_Your instructions_
Wherever "plate" appears in a line of the listing, report that line.
====== Excerpted records ======
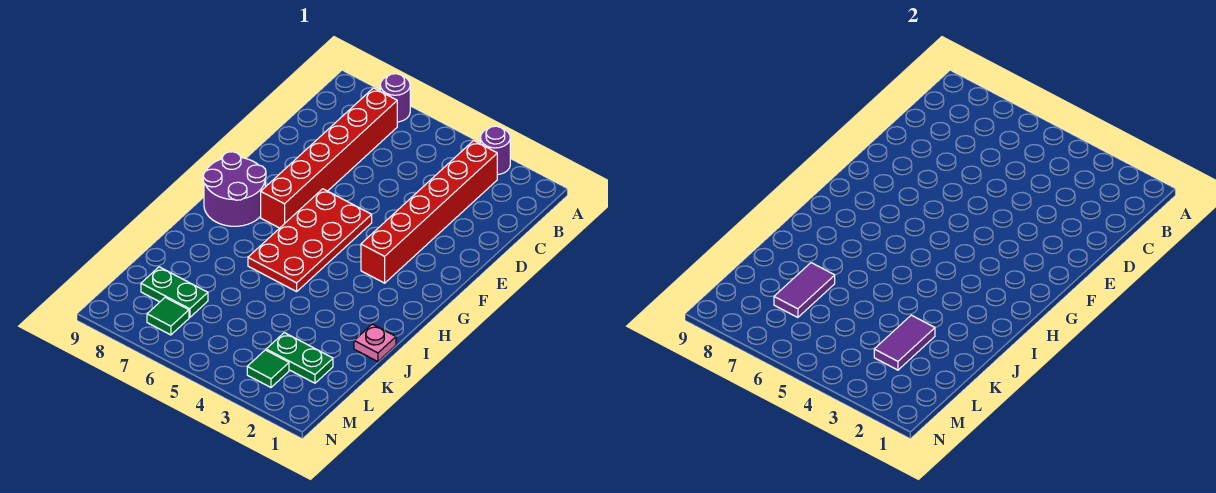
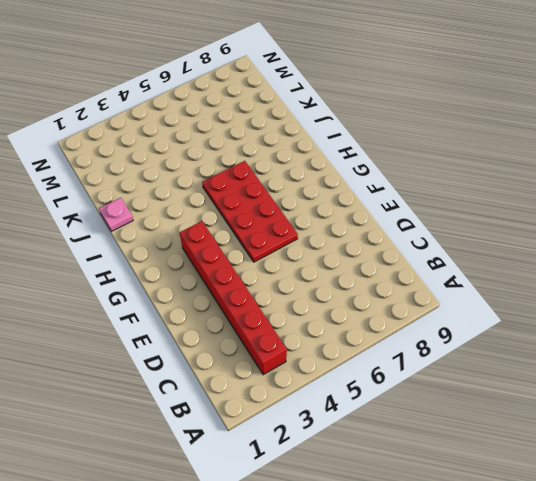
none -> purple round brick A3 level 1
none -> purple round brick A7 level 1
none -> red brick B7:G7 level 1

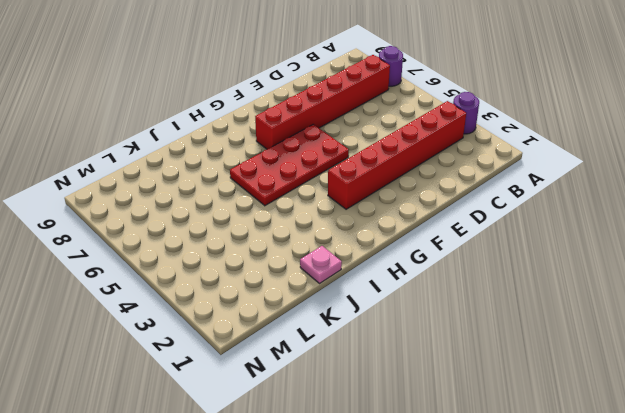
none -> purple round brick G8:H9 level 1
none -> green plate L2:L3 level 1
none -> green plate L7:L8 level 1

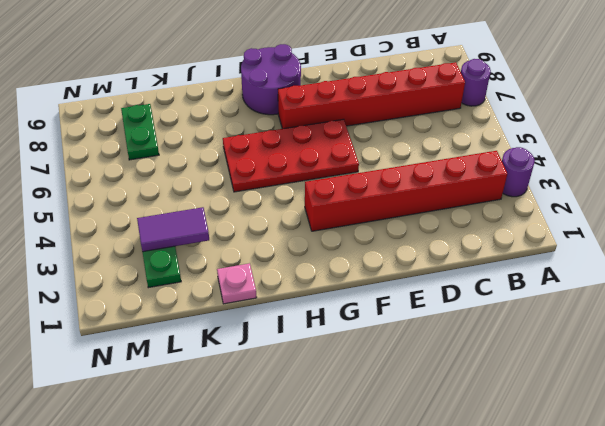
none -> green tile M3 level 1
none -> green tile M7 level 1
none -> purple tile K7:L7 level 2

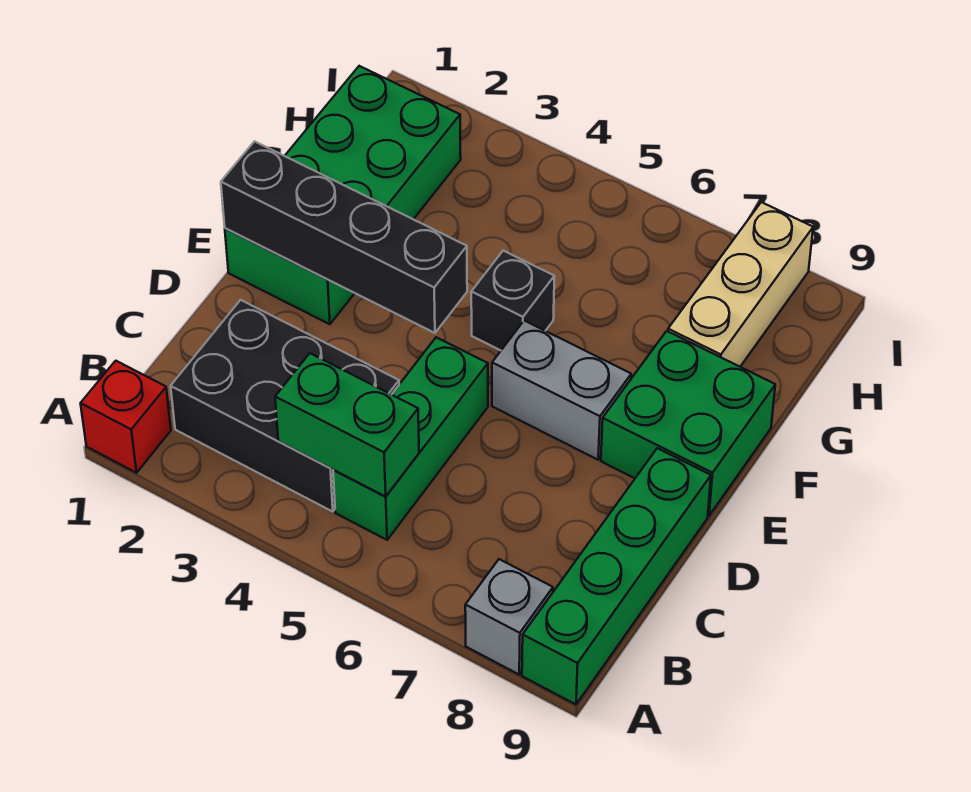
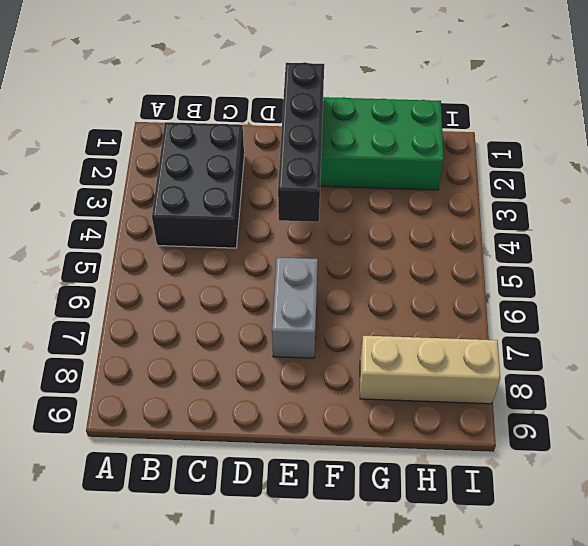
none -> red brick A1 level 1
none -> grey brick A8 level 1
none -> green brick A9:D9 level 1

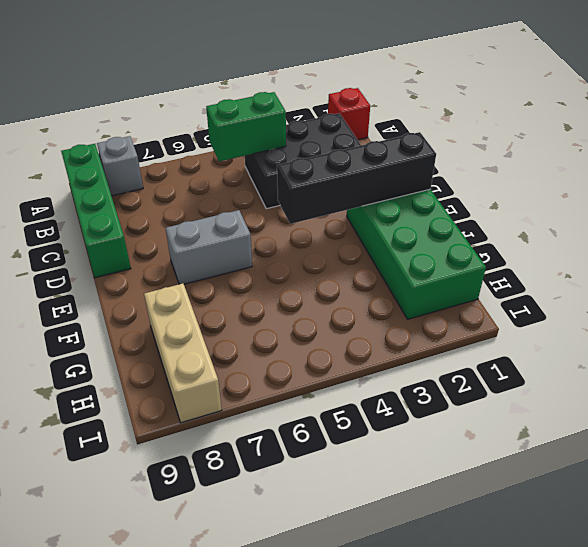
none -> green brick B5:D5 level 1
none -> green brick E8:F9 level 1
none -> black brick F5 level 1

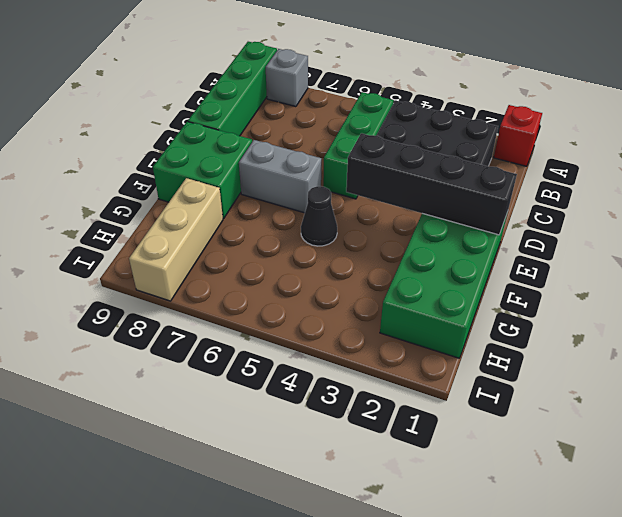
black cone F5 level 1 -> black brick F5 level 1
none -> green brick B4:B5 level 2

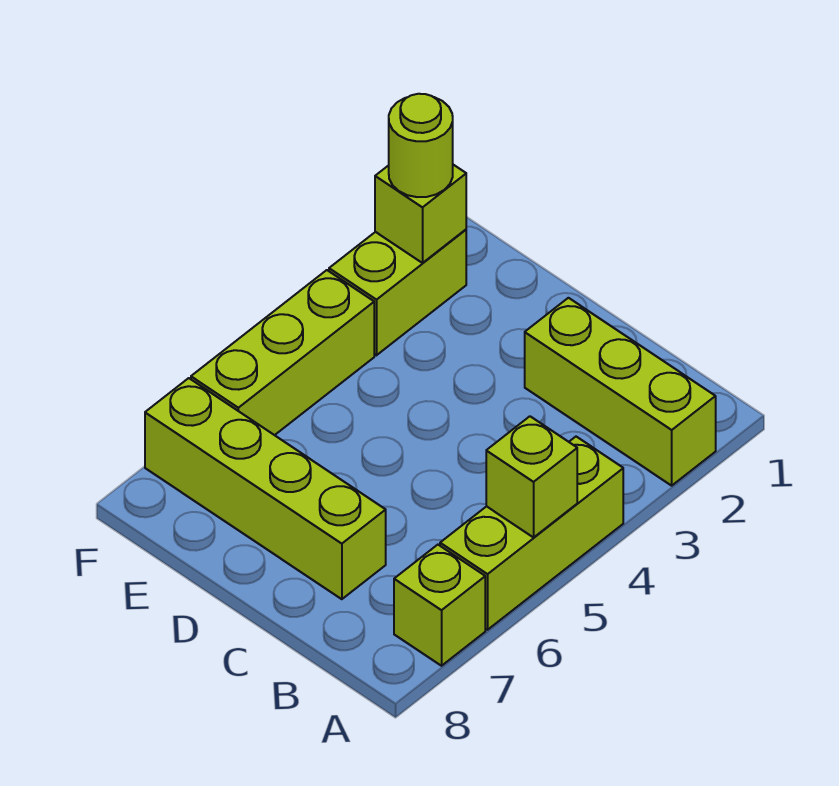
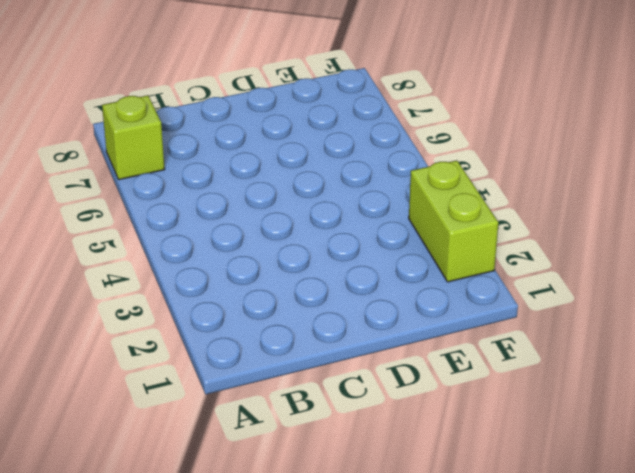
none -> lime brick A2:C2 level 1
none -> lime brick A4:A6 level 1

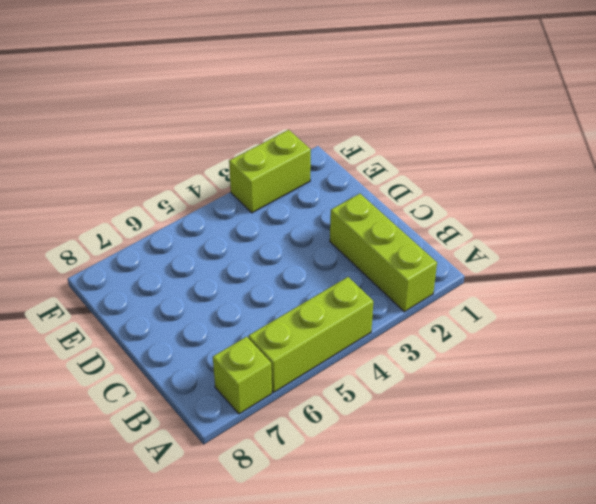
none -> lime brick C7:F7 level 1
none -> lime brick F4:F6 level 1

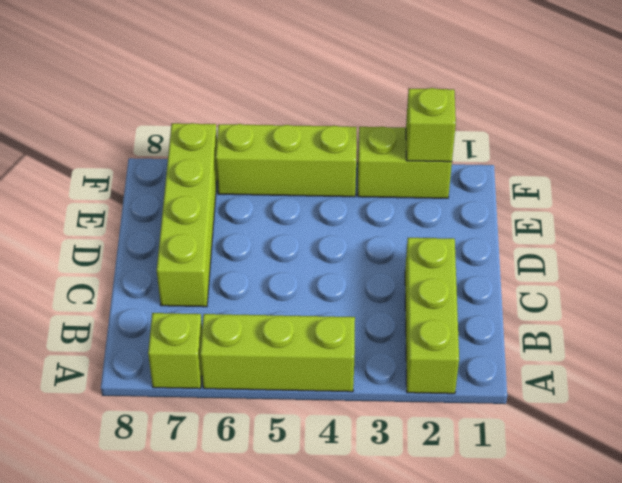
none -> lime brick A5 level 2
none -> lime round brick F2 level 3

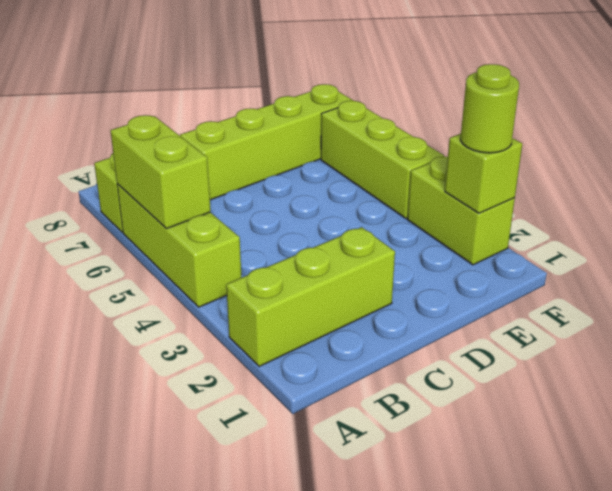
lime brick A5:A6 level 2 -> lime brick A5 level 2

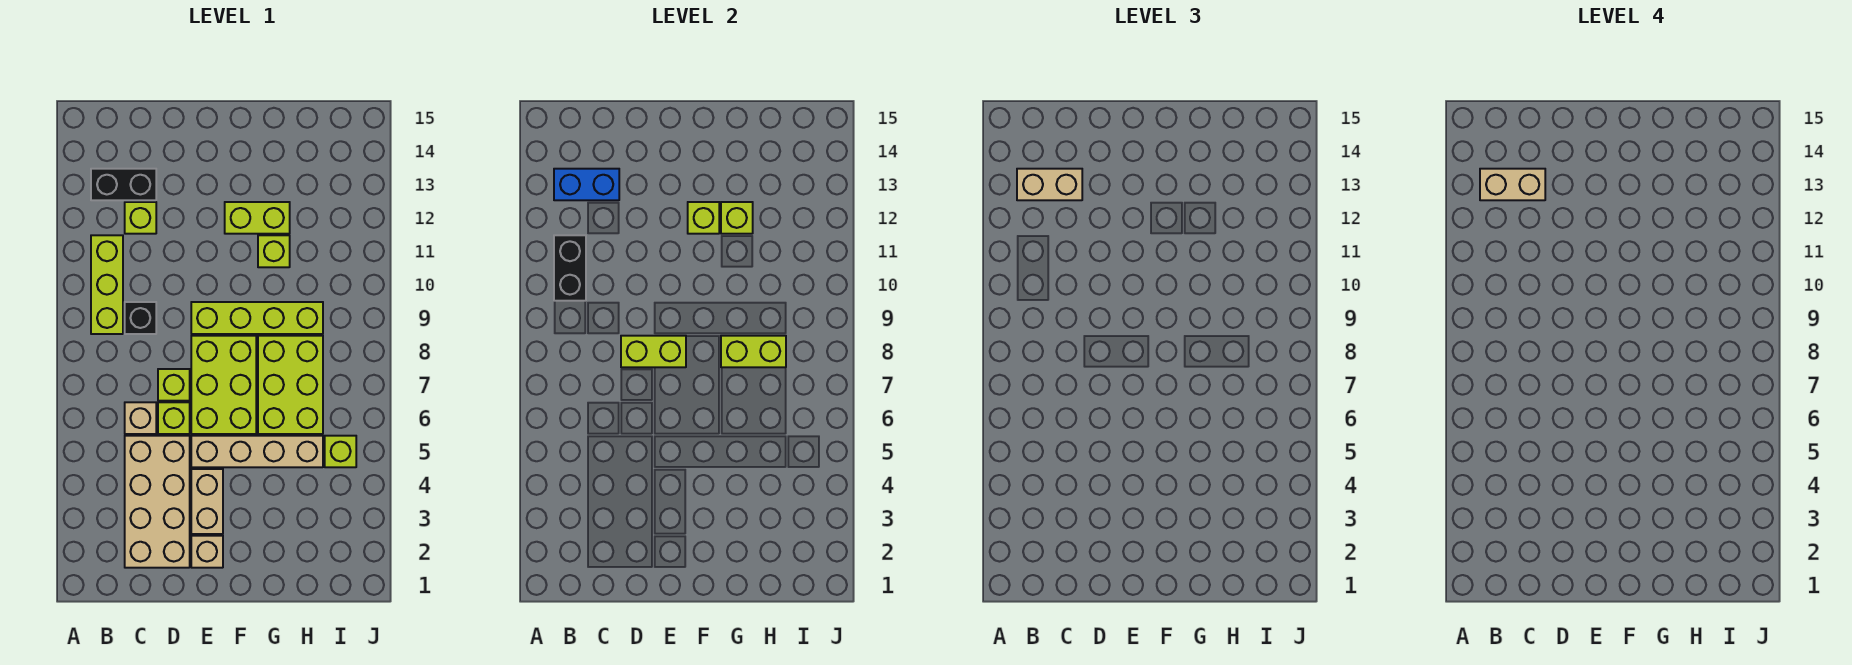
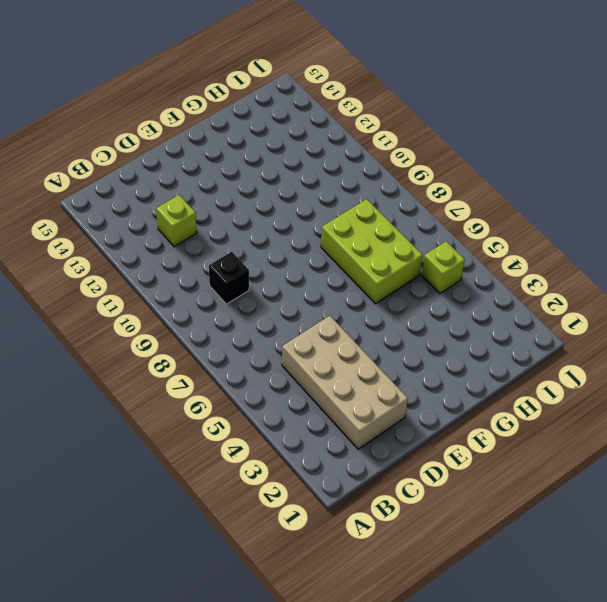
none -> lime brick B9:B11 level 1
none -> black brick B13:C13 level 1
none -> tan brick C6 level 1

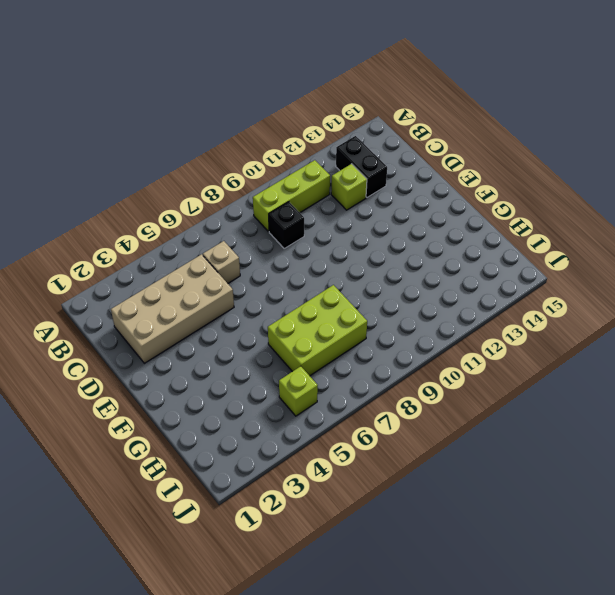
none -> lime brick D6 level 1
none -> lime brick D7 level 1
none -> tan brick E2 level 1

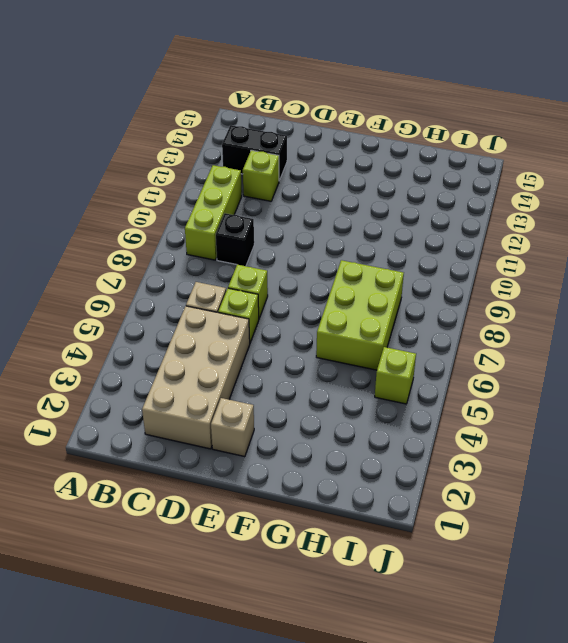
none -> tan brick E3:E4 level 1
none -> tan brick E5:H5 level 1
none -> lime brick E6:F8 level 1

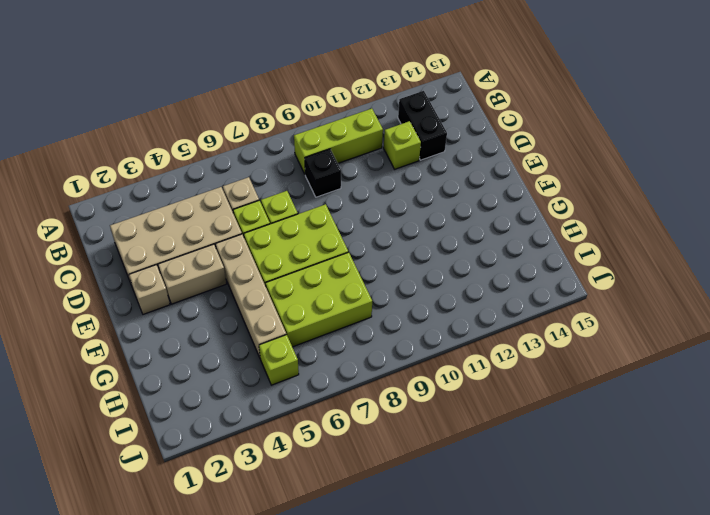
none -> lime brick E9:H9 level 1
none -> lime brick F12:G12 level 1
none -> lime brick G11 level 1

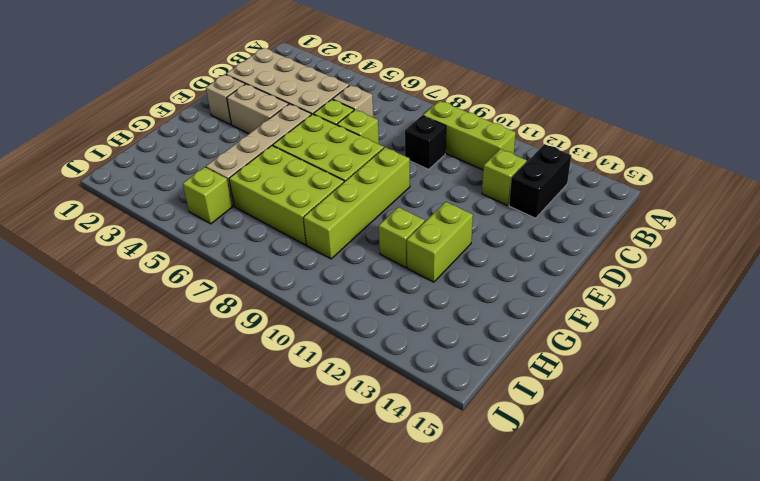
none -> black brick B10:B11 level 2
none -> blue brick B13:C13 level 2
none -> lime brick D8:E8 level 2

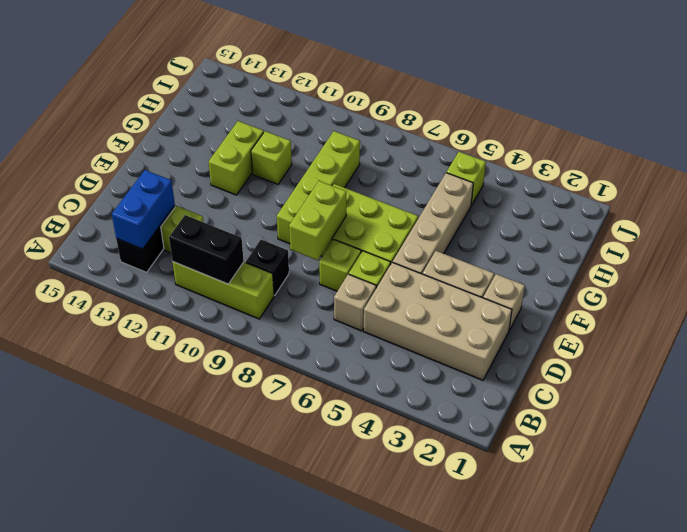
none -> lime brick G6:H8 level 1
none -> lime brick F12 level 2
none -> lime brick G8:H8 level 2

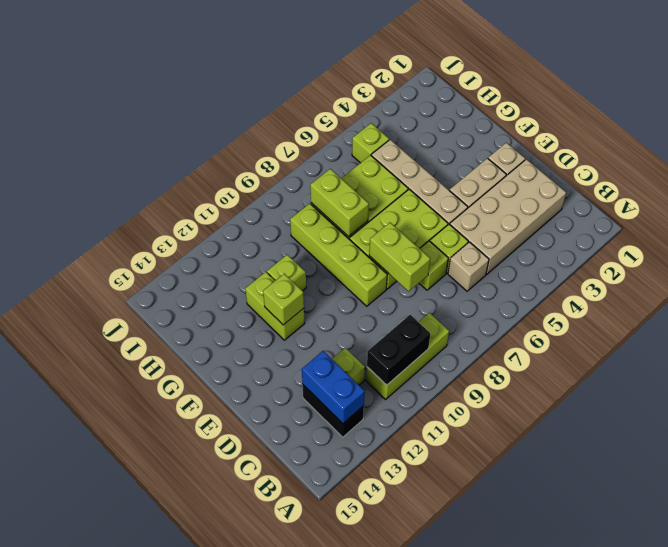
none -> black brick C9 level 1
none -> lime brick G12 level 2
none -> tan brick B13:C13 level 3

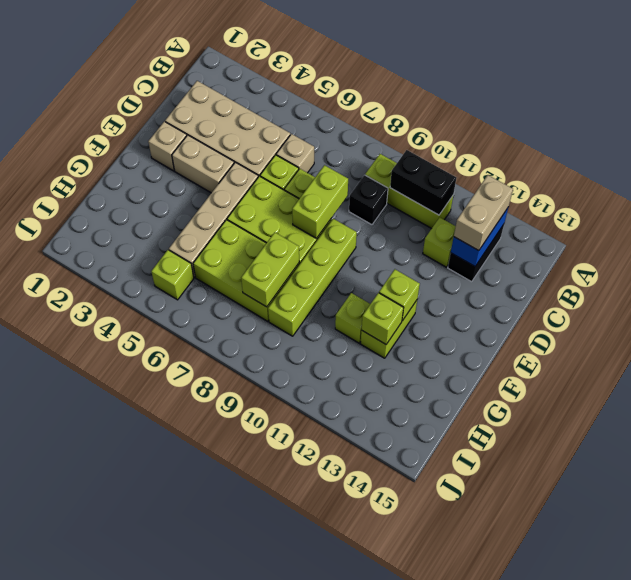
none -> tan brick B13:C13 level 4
======
_Reply to the task_
none -> green plate L2:L3 level 1
none -> green plate L7:L8 level 1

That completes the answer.